Lines from the one containing "RTC1 pin SQW: GP22 -> GP9" through the last line of the records below need to be repeated exactly; nothing else, and no pictures.

• **Records for this exercise**
BEGIN

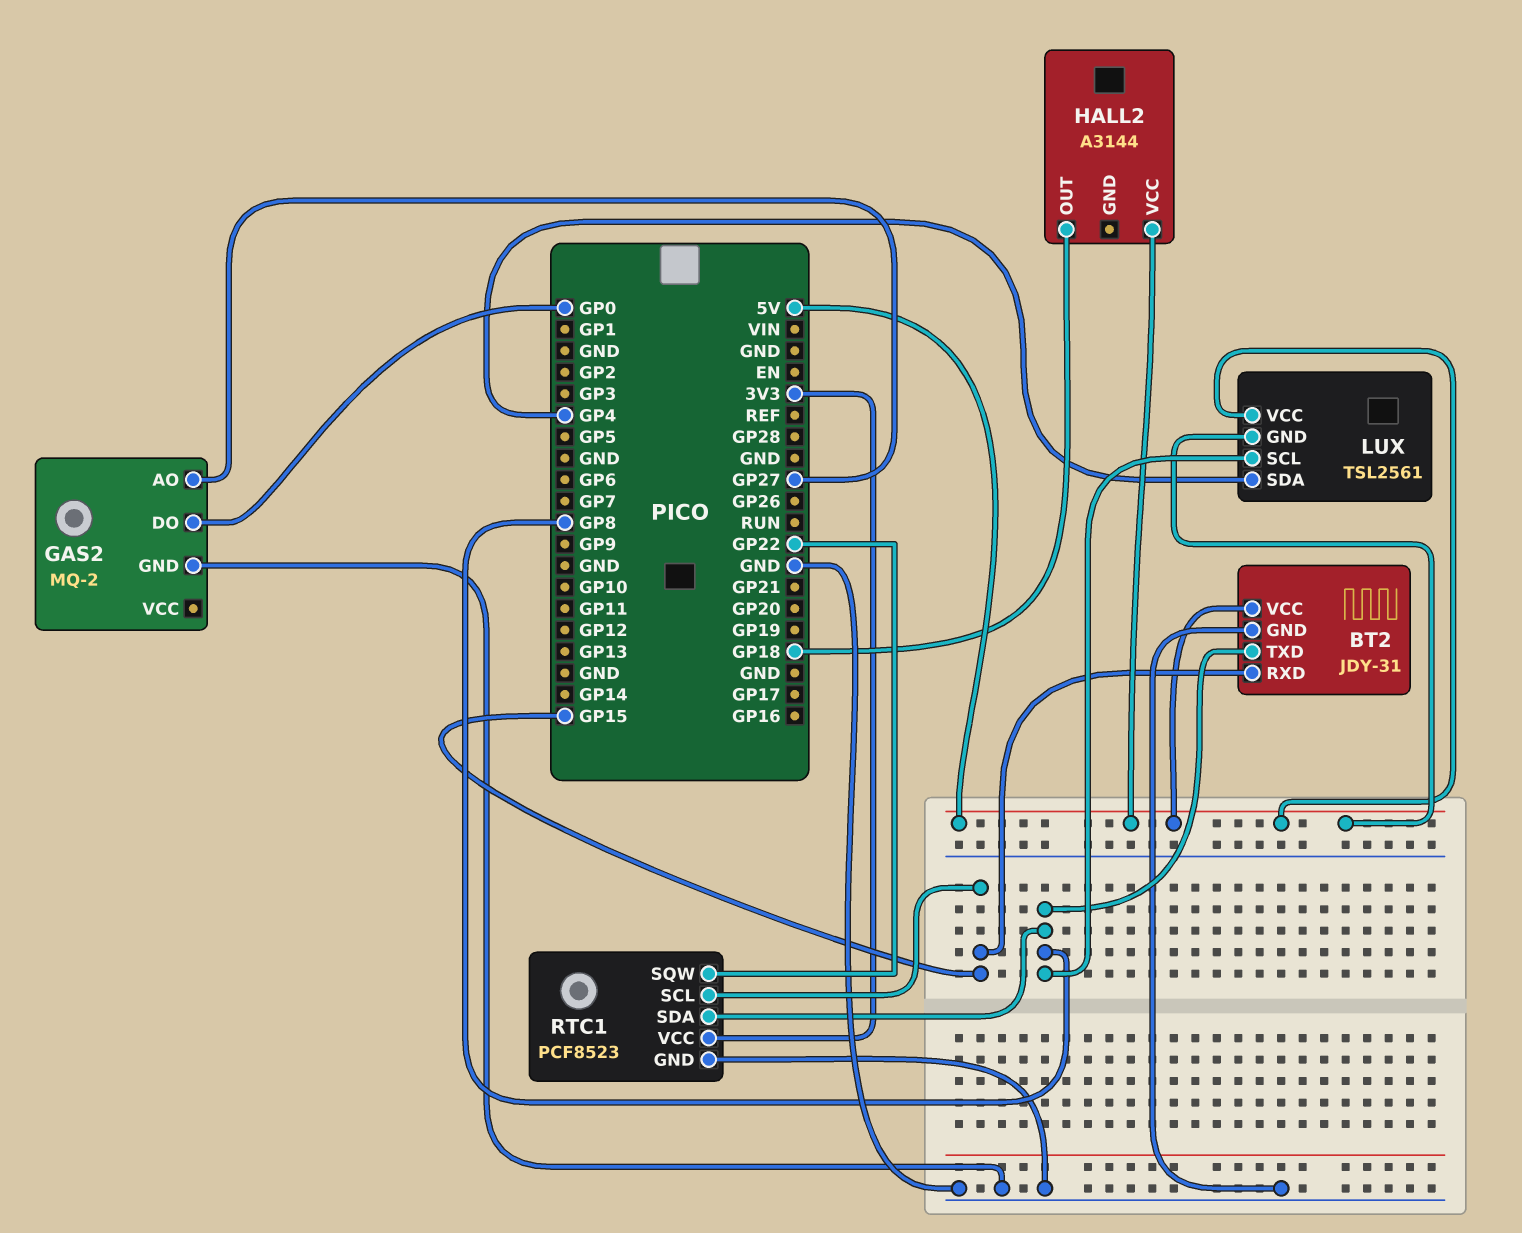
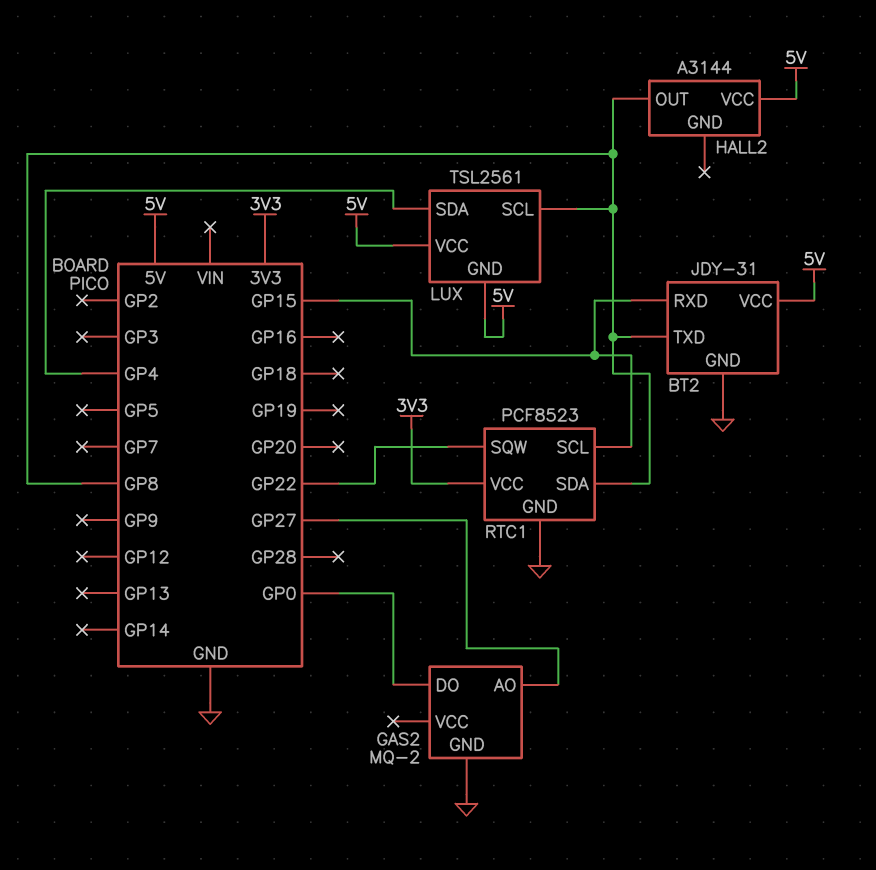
HALL2 pin OUT: GP18 -> GP8

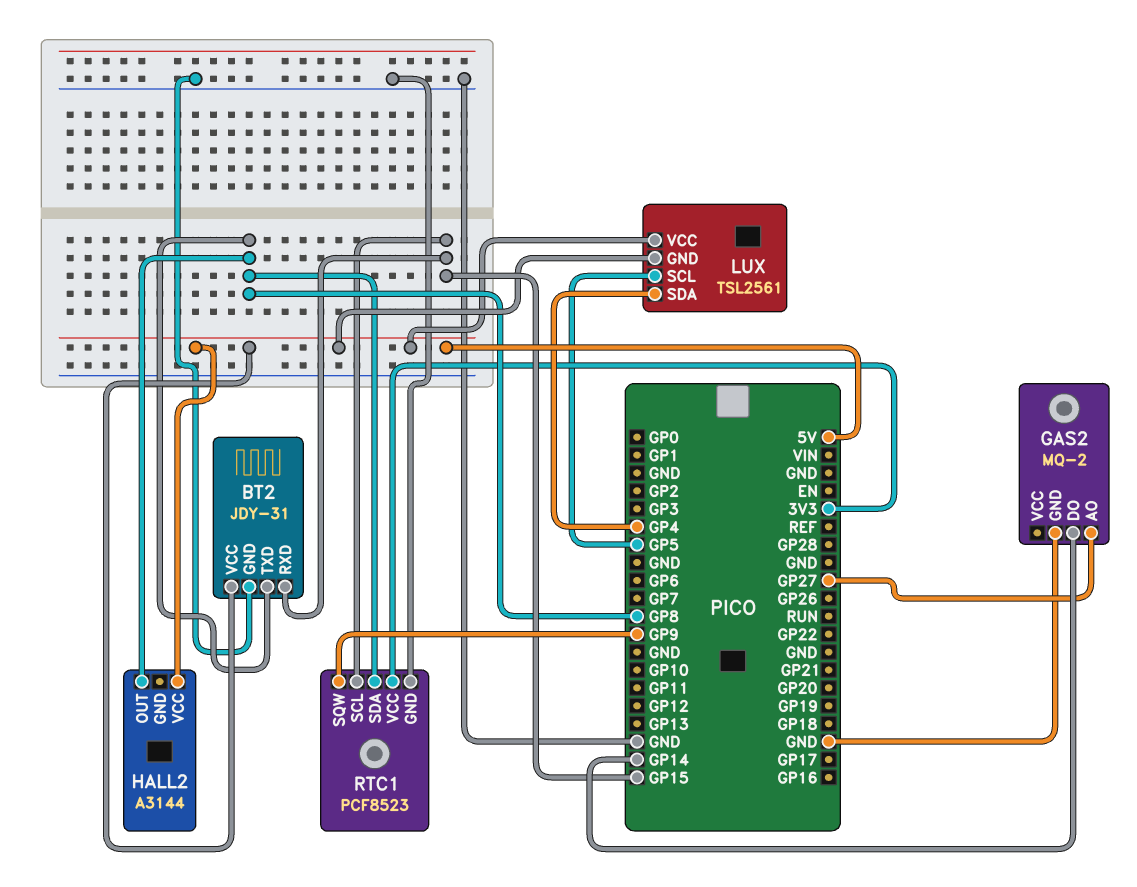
GAS2 pin DO: GP0 -> GP14
LUX pin SCL: GP8 -> GP5
RTC1 pin SQW: GP22 -> GP9

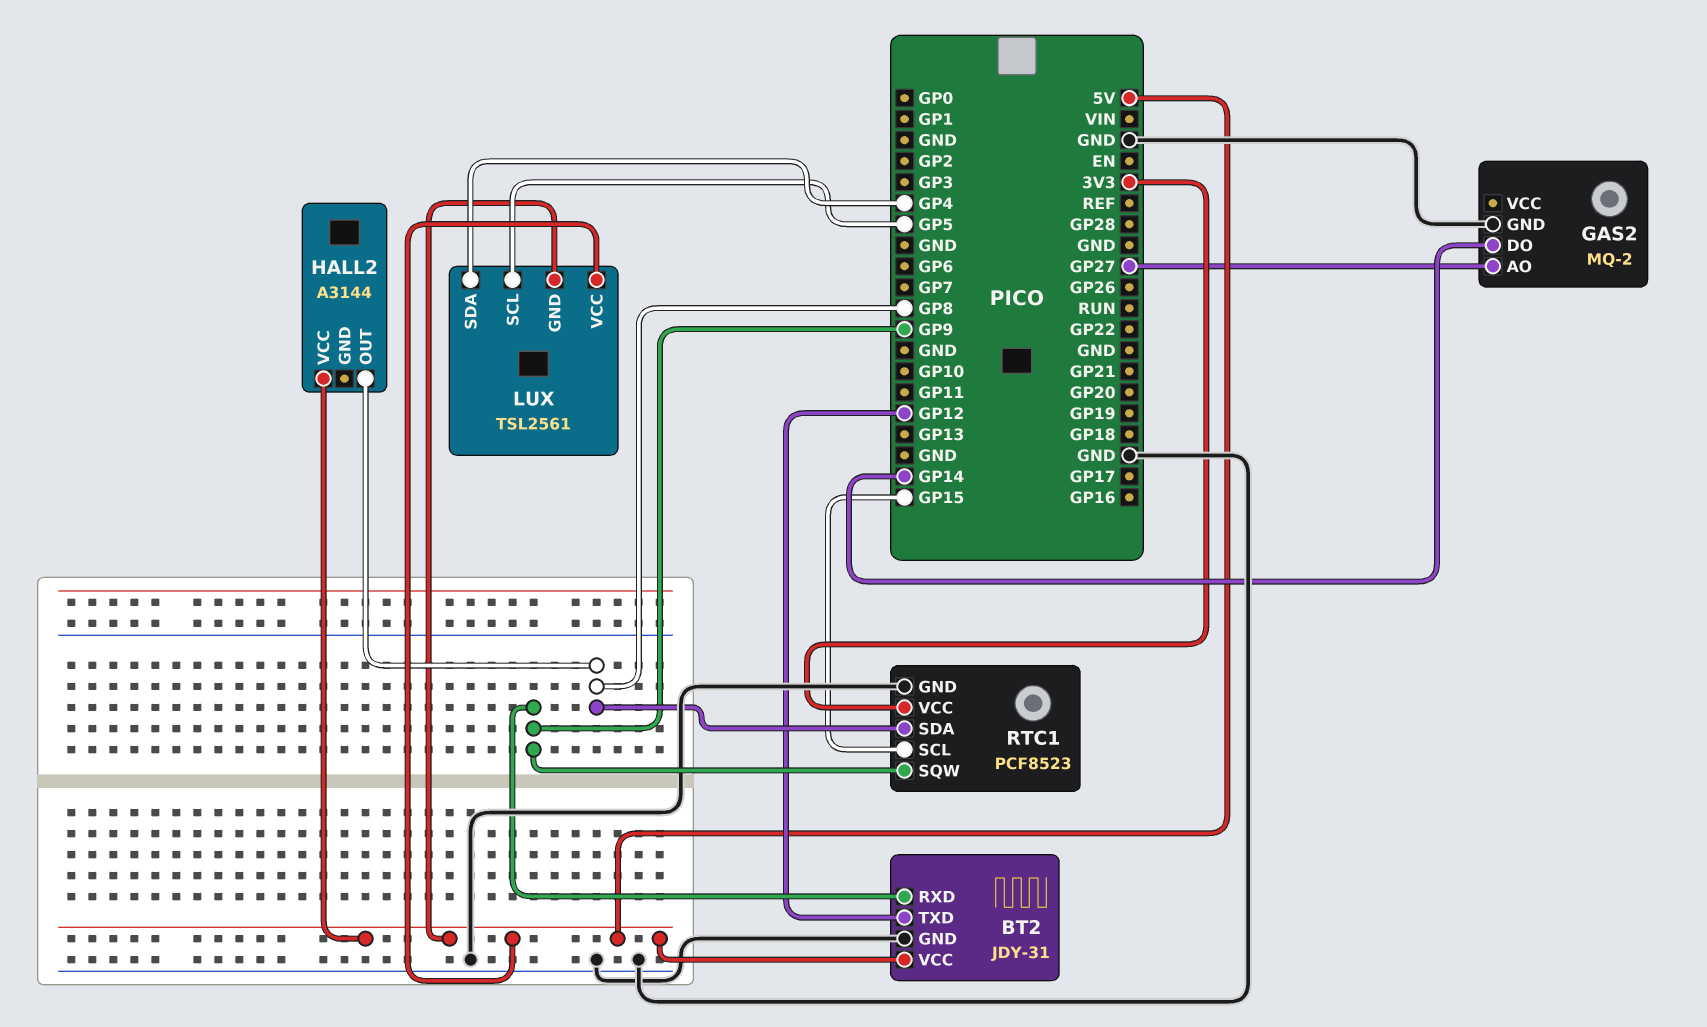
BT2 pin RXD: GP15 -> GP9
BT2 pin TXD: GP8 -> GP12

END

• **Result for this task**
RTC1 pin SQW: GP22 -> GP9

BT2 pin RXD: GP15 -> GP9
BT2 pin TXD: GP8 -> GP12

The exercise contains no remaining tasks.